*The data*.
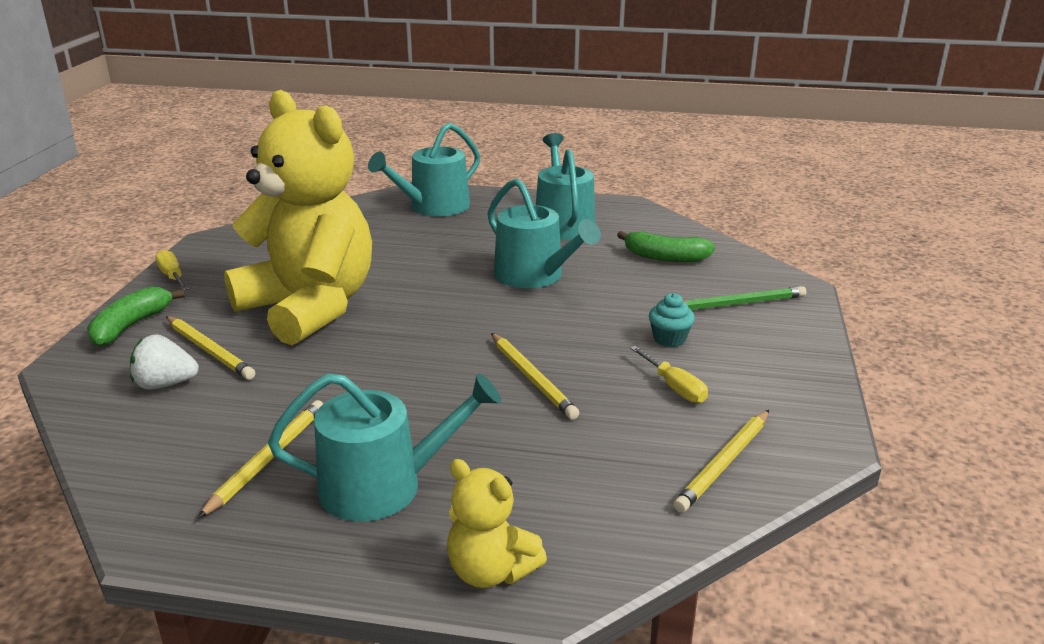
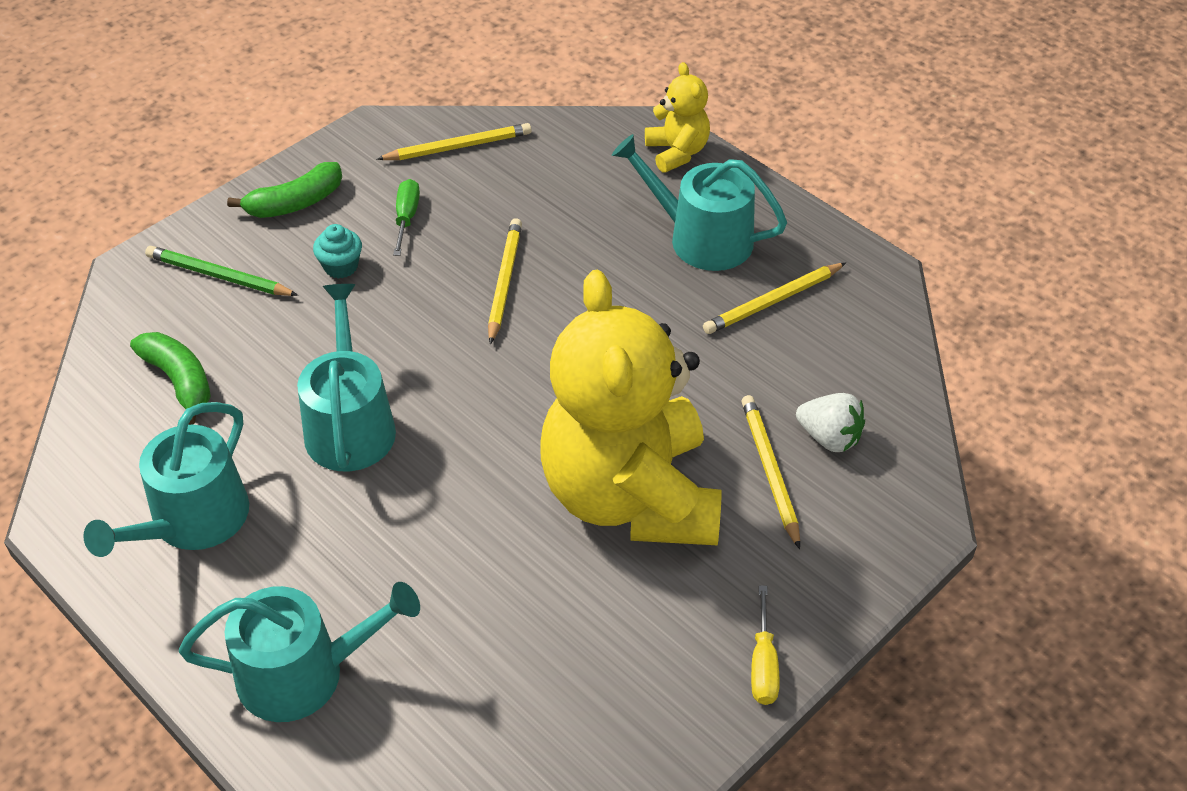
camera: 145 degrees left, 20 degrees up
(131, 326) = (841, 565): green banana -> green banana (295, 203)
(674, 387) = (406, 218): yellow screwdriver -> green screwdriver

--

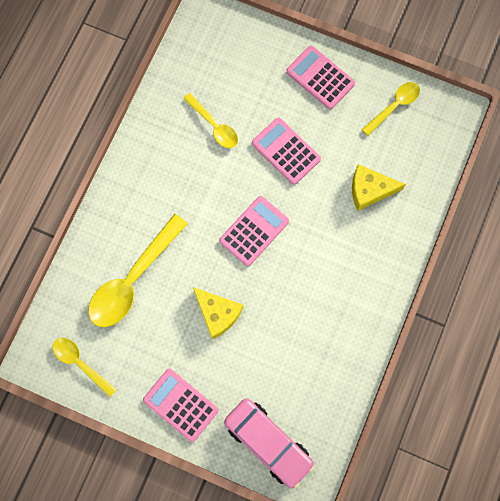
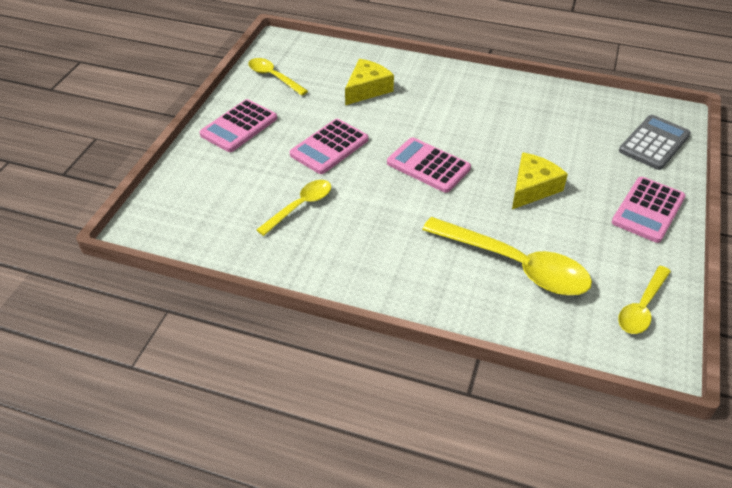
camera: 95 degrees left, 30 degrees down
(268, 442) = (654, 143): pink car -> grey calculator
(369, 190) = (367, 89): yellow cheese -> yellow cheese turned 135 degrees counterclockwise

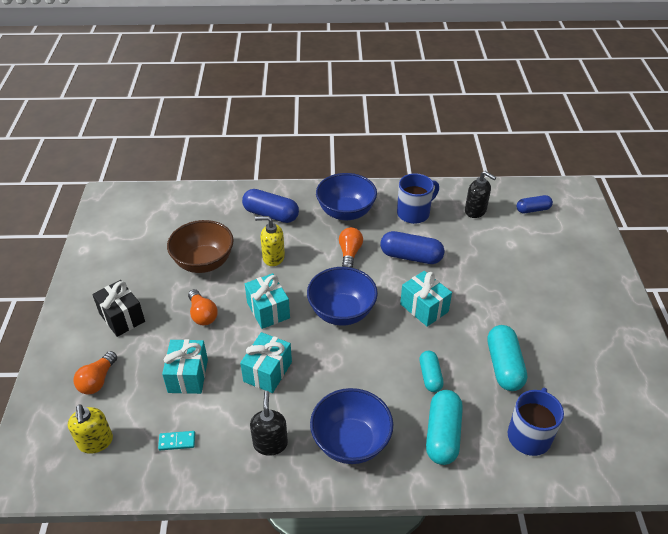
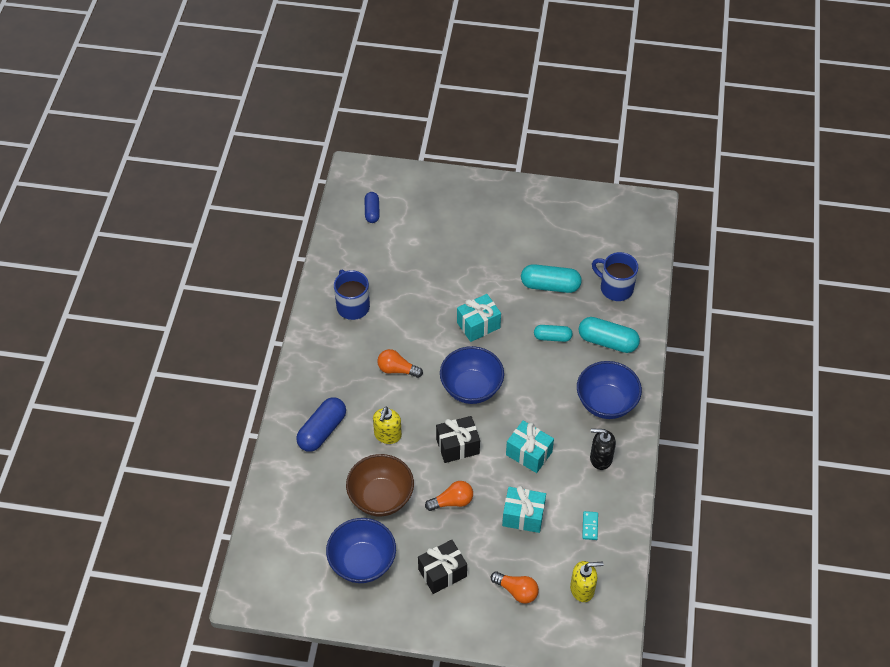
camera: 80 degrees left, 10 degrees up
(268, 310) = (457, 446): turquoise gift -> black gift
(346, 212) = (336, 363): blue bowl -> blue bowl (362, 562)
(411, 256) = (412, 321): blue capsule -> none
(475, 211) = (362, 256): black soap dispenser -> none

==

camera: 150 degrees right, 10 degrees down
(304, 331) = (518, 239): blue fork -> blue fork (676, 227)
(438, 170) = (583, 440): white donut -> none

*Task statement*. Look above for the line holding "camera: 145 degrees left, 20 degrees up", then set down exactly that line and every line after it up to and including the line holding "(674, 387) = (406, 218): yellow", with nothing else.

*Result of the task*.
camera: 145 degrees left, 20 degrees up
(131, 326) = (841, 565): green banana -> green banana (295, 203)
(674, 387) = (406, 218): yellow screwdriver -> green screwdriver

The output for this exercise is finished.